* [YOUR INSTRUCTIONS]
All of the data is to be printed exactly, though the images must be left off.

* [RECORDS TO USE]
○ ○ ○

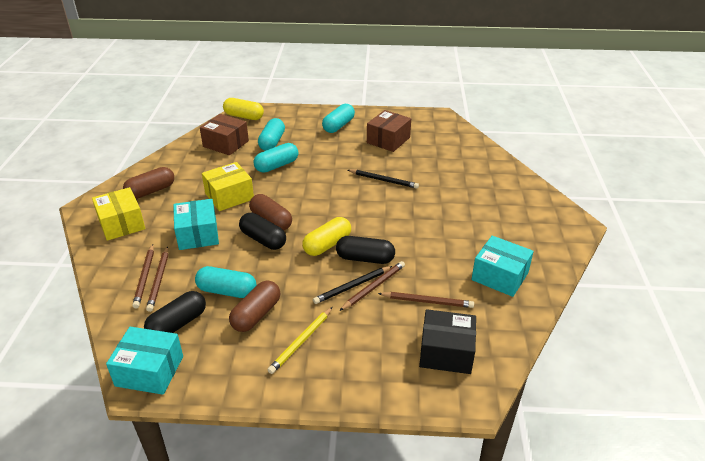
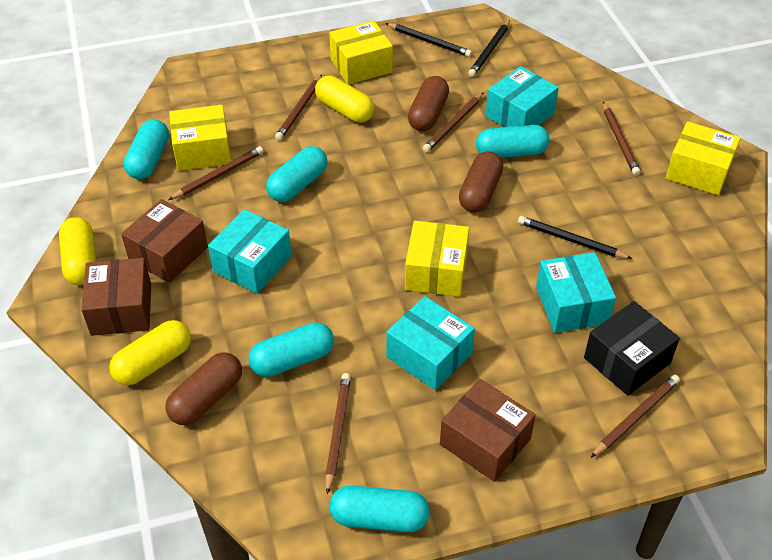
black capsule: 3 -> 0
black pencil: 2 -> 3
brown box: 2 -> 3
brown pencil: 4 -> 6
turquoise box: 3 -> 4
turquoise capsule: 4 -> 5
yellow box: 2 -> 4
yellow capsule: 2 -> 3
yellow pencil: 1 -> 0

○ ○ ○

* [RESULT OF THE EXERCISE]
black capsule: 3 -> 0
black pencil: 2 -> 3
brown box: 2 -> 3
brown pencil: 4 -> 6
turquoise box: 3 -> 4
turquoise capsule: 4 -> 5
yellow box: 2 -> 4
yellow capsule: 2 -> 3
yellow pencil: 1 -> 0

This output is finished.